━━━━━ Material supplied ━━━━━

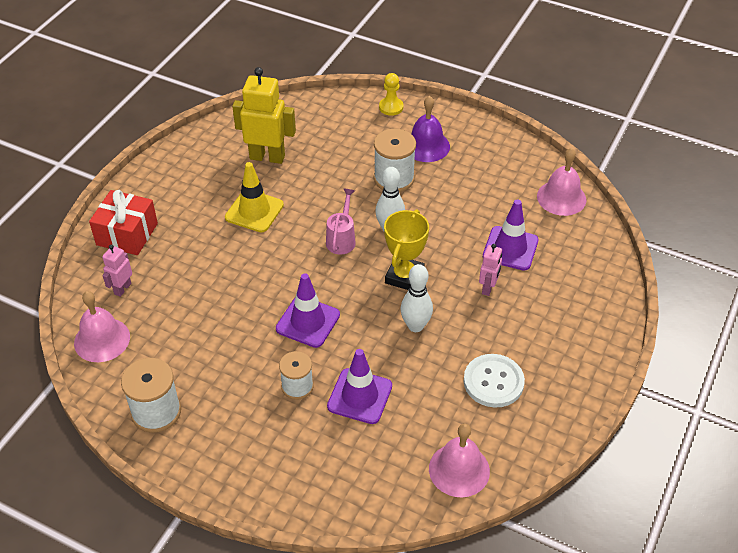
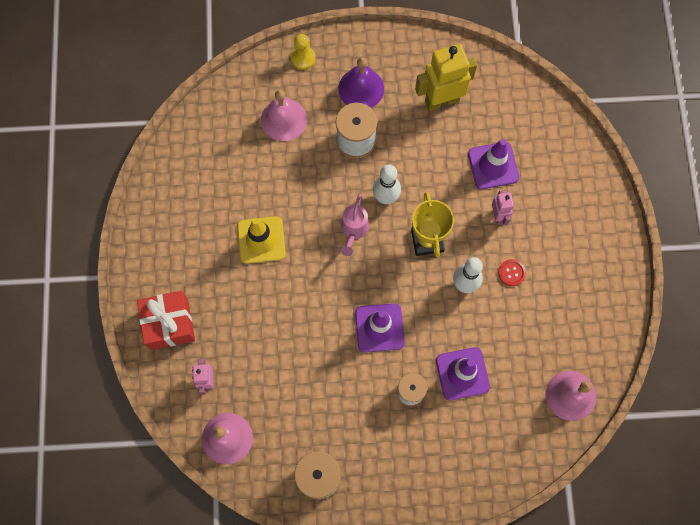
camera: 30 degrees left, 25 degrees up
(267, 157) = (232, 174): yellow robot -> yellow robot (441, 100)
(342, 239) = (353, 230): pink watering can -> pink watering can turned 150 degrees counterclockwise
(469, 338) = (511, 273): none -> red button
(493, 382) = (552, 304): white button -> none
(561, 198) = (504, 89): pink bell -> pink bell (284, 119)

━━━━━

= Assigned task =
Transcribe the entries above word for word, but leave every picture out of your copy.

= Result of the exercise =
camera: 30 degrees left, 25 degrees up
(267, 157) = (232, 174): yellow robot -> yellow robot (441, 100)
(342, 239) = (353, 230): pink watering can -> pink watering can turned 150 degrees counterclockwise
(469, 338) = (511, 273): none -> red button
(493, 382) = (552, 304): white button -> none
(561, 198) = (504, 89): pink bell -> pink bell (284, 119)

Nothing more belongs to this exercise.